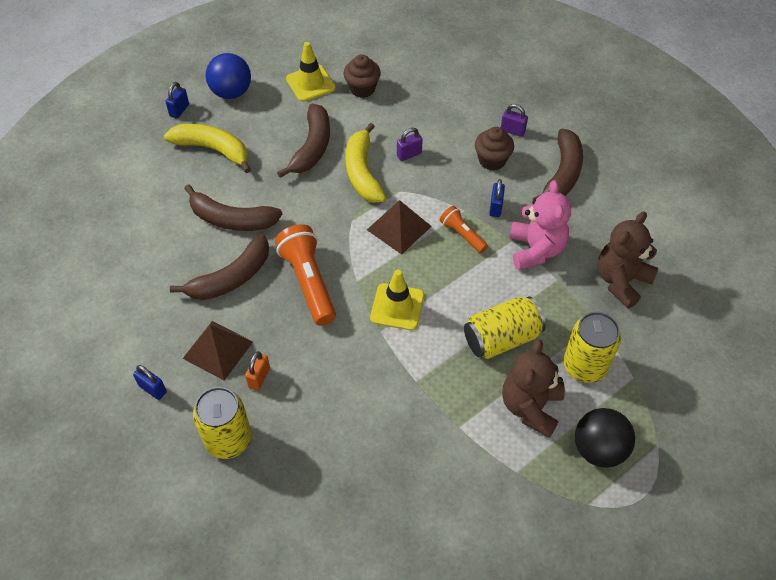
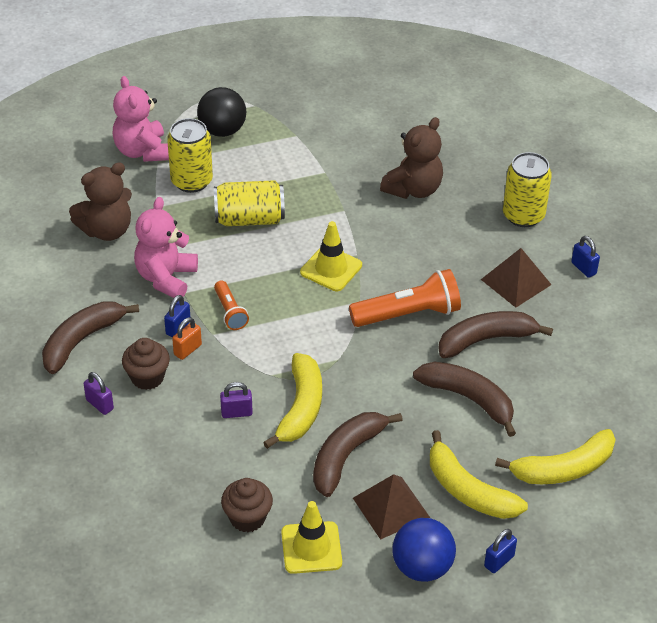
camera: 160 degrees left, 10 degrees down
(143, 186) = (563, 469): none -> yellow banana
(259, 378) = (483, 250): orange padlock -> orange padlock (187, 350)
(308, 282) = (408, 314): orange flashlight -> orange flashlight turned 105 degrees counterclockwise
(399, 228) = (291, 337): brown pyramid -> brown pyramid (391, 507)
(530, 407) = (257, 168): brown teddy bear -> brown teddy bear (413, 189)
(659, 388) = (142, 151): none -> pink teddy bear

━━━━━━

### Aim of the exercise
What you give back should match the entries above exactly, except that pictures are dropped.

### Solution for this task
camera: 160 degrees left, 10 degrees down
(143, 186) = (563, 469): none -> yellow banana
(259, 378) = (483, 250): orange padlock -> orange padlock (187, 350)
(308, 282) = (408, 314): orange flashlight -> orange flashlight turned 105 degrees counterclockwise
(399, 228) = (291, 337): brown pyramid -> brown pyramid (391, 507)
(530, 407) = (257, 168): brown teddy bear -> brown teddy bear (413, 189)
(659, 388) = (142, 151): none -> pink teddy bear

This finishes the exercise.